▸ INSTRUCTIONS FOR THE TASK: What you return must match, exactly, the lines running from the one containing "purple triangle: (352, 484)" to the end of the data, both included, and must contain no pictures.
>>>>
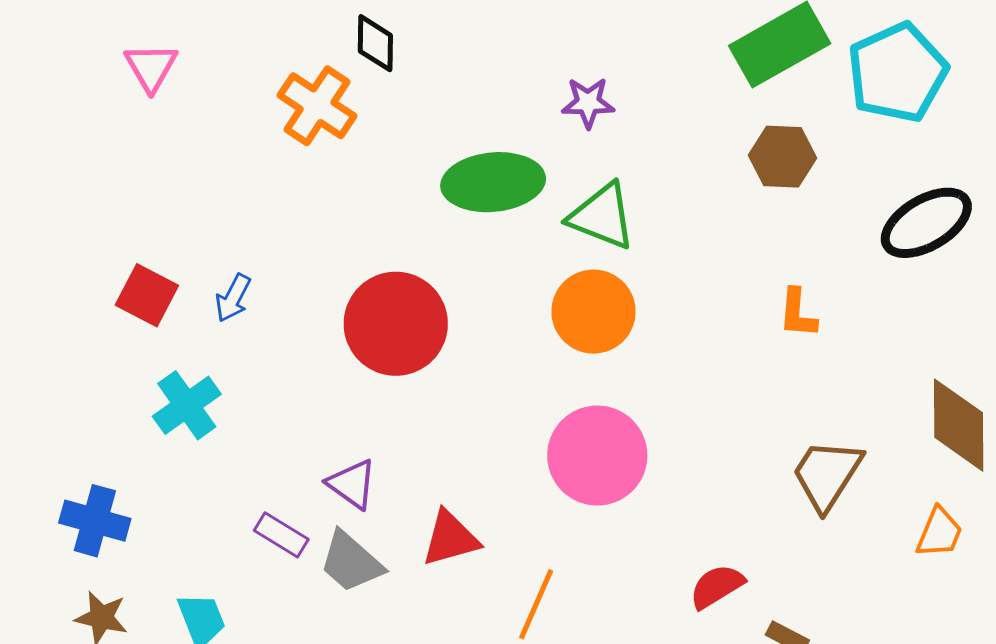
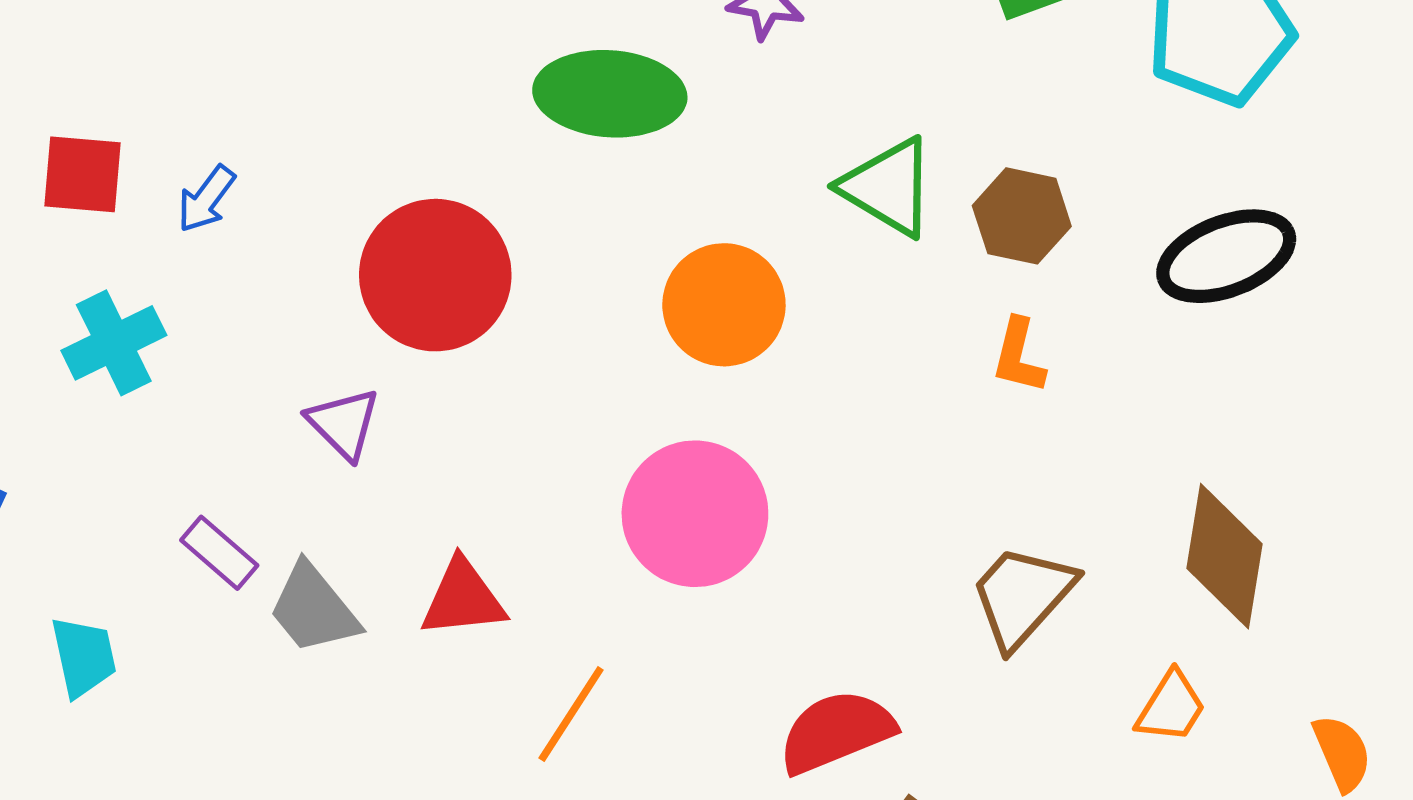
brown hexagon: (783, 157) -> (1022, 216), moved
green triangle: (602, 216) -> (888, 187), moved
red square: (147, 295) -> (82, 174), turned -32
purple triangle: (352, 484) -> (344, 424), moved
red semicircle: (717, 586) -> (836, 732), size x1.4

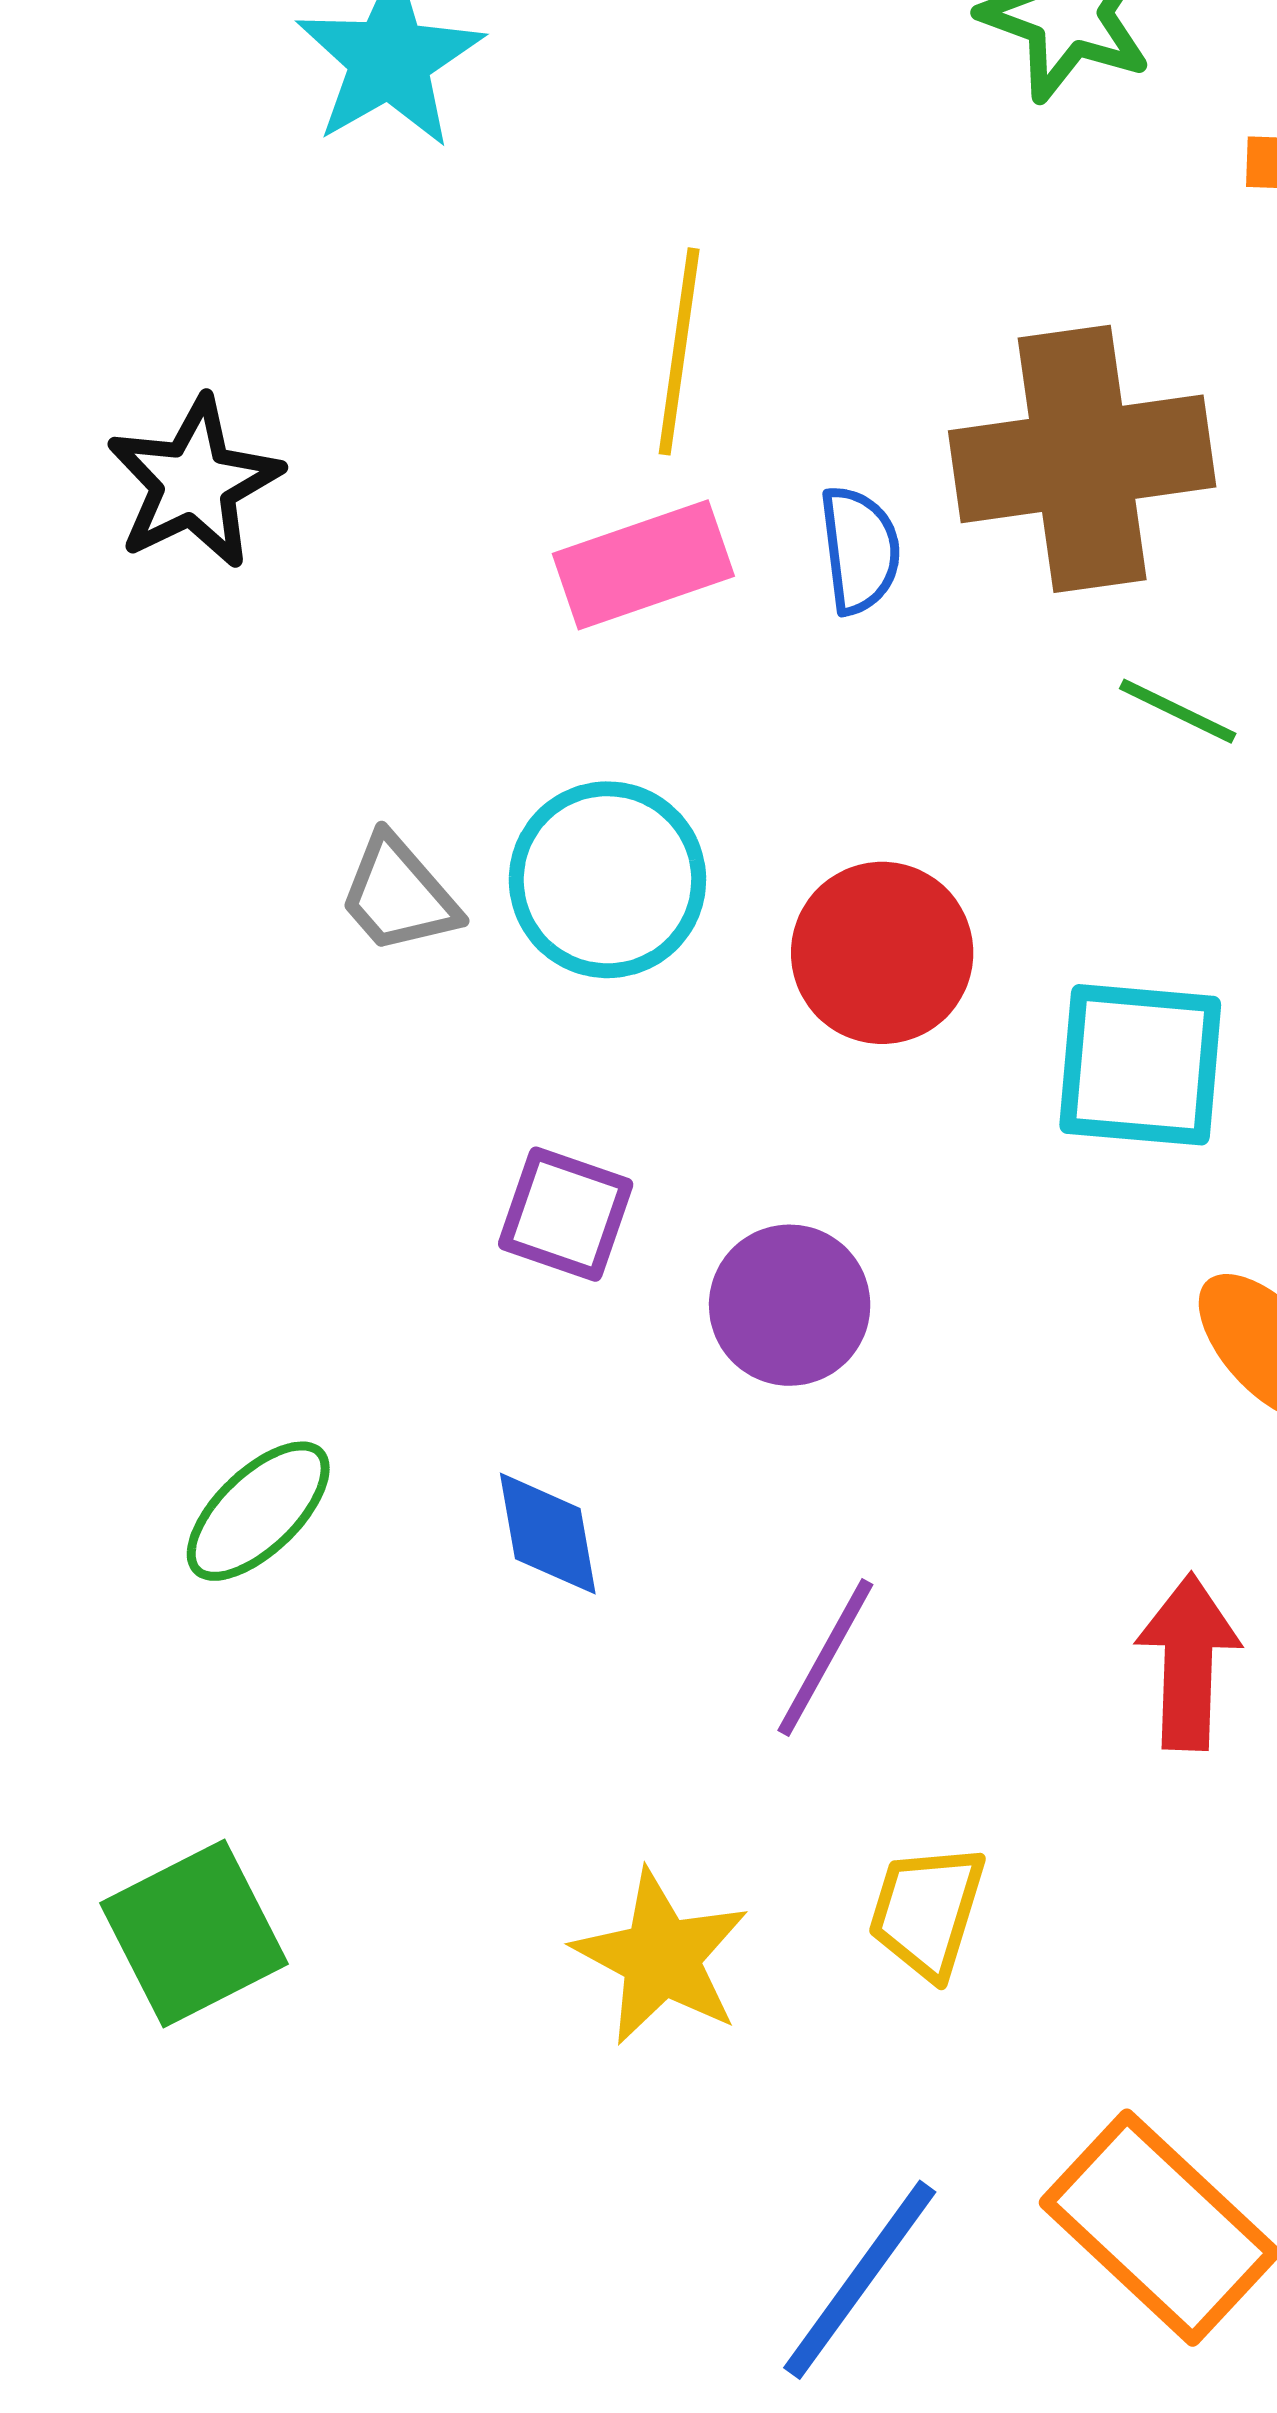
<<<<
▸ WRITTEN ANSWER:
purple triangle: (352, 484) -> (344, 424), moved
red semicircle: (717, 586) -> (836, 732), size x1.4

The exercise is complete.